━━━ Dataset section

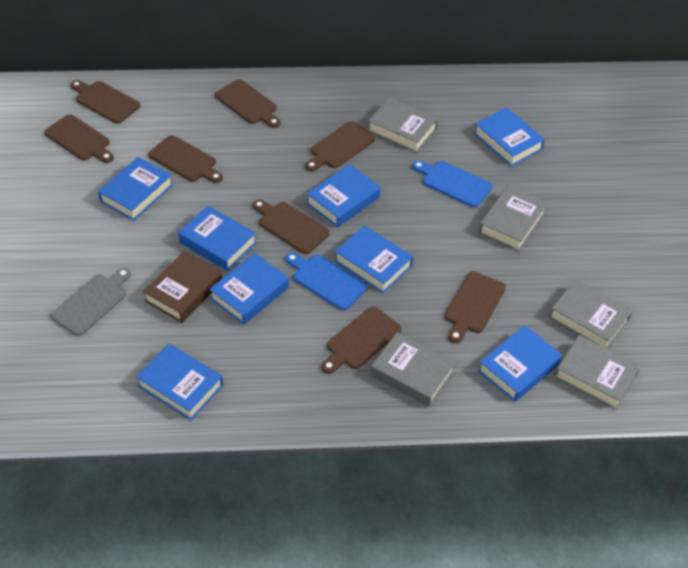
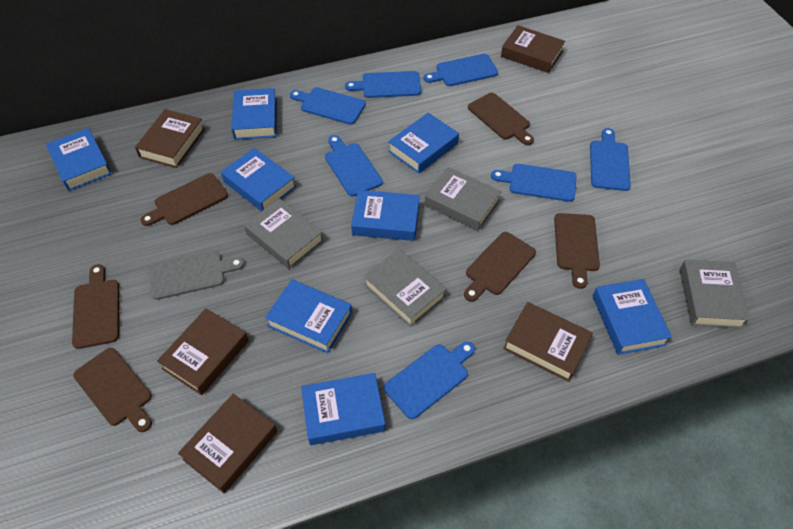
blue cutting board: 2 -> 7
brown book: 1 -> 5
brown cutting board: 8 -> 6
grey book: 5 -> 4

━━━━━━

What you are asked to do:
Reproduce the listing above exactly, excluding all pictures.

Solution for this problem:
blue cutting board: 2 -> 7
brown book: 1 -> 5
brown cutting board: 8 -> 6
grey book: 5 -> 4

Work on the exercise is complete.